Lines of data:
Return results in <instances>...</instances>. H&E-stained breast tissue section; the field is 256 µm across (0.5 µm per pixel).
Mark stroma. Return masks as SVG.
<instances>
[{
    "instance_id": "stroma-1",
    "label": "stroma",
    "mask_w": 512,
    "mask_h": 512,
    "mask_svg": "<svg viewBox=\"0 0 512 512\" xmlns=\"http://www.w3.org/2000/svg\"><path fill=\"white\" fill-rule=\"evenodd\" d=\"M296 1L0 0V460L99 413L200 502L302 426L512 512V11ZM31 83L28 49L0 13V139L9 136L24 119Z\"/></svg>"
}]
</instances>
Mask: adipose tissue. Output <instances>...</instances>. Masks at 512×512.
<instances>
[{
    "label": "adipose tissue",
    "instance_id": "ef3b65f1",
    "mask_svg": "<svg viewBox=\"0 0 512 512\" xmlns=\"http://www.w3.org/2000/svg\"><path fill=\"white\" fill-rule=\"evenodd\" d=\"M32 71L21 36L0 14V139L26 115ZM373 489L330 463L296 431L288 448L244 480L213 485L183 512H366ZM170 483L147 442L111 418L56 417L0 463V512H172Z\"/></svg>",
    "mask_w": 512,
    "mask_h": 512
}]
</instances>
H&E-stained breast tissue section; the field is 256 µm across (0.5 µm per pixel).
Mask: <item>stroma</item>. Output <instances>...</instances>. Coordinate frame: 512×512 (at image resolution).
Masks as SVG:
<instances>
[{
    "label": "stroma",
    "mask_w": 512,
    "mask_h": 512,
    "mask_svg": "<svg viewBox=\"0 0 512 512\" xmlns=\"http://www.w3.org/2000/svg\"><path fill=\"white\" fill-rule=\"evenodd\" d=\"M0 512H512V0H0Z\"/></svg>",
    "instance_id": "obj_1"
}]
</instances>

WHAT YOU WILL DO »
Write the whole listing out again. Keep every line exactly as it is.

RESULT OF THIS EXERCISE »
Return results in <instances>...</instances>. H&E-stained breast tissue section; the field is 256 µm across (0.5 µm per pixel).
Mark stroma. Return masks as SVG.
<instances>
[{
    "instance_id": "stroma-1",
    "label": "stroma",
    "mask_w": 512,
    "mask_h": 512,
    "mask_svg": "<svg viewBox=\"0 0 512 512\" xmlns=\"http://www.w3.org/2000/svg\"><path fill=\"white\" fill-rule=\"evenodd\" d=\"M296 1L0 0V460L99 413L200 502L302 426L512 512V11ZM31 83L28 49L0 13V139L9 136L24 119Z\"/></svg>"
}]
</instances>
Mask: adipose tissue. Output <instances>...</instances>. Masks at 512×512.
<instances>
[{
    "label": "adipose tissue",
    "instance_id": "ef3b65f1",
    "mask_svg": "<svg viewBox=\"0 0 512 512\" xmlns=\"http://www.w3.org/2000/svg\"><path fill=\"white\" fill-rule=\"evenodd\" d=\"M32 71L21 36L0 14V139L26 115ZM373 489L330 463L296 431L288 448L244 480L213 485L183 512H366ZM170 483L147 442L111 418L56 417L0 463V512H172Z\"/></svg>",
    "mask_w": 512,
    "mask_h": 512
}]
</instances>
H&E-stained breast tissue section; the field is 256 µm across (0.5 µm per pixel).
Mask: <item>stroma</item>. Output <instances>...</instances>. Coordinate frame: 512×512 (at image resolution).
Masks as SVG:
<instances>
[{
    "label": "stroma",
    "mask_w": 512,
    "mask_h": 512,
    "mask_svg": "<svg viewBox=\"0 0 512 512\" xmlns=\"http://www.w3.org/2000/svg\"><path fill=\"white\" fill-rule=\"evenodd\" d=\"M0 512H512V0H0Z\"/></svg>",
    "instance_id": "obj_1"
}]
</instances>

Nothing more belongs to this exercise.